#### [Exercise aim]
Search the records for the string "SOIL", then copy each line where it appears.

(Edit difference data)
------

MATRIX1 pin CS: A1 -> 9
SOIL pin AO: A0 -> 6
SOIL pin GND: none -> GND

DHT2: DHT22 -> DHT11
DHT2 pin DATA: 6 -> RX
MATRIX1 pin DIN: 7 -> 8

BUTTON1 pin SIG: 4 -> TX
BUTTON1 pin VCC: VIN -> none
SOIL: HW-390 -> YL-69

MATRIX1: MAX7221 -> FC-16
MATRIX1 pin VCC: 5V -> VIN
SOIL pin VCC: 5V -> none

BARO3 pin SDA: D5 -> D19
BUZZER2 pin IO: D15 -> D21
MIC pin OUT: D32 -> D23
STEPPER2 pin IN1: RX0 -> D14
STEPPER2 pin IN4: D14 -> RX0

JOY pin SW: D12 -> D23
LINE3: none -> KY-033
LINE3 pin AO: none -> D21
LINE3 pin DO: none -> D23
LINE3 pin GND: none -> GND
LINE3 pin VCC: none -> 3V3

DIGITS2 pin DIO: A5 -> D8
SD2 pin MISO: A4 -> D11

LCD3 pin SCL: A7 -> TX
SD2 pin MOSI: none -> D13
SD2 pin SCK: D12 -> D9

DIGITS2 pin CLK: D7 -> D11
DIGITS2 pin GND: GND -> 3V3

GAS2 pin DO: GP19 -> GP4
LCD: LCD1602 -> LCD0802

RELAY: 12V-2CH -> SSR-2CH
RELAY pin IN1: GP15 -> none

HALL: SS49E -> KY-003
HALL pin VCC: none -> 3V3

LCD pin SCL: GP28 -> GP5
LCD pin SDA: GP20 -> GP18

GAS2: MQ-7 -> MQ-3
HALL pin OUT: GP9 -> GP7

------

#### [Problem solution]
SOIL pin AO: A0 -> 6
SOIL pin GND: none -> GND
SOIL: HW-390 -> YL-69
SOIL pin VCC: 5V -> none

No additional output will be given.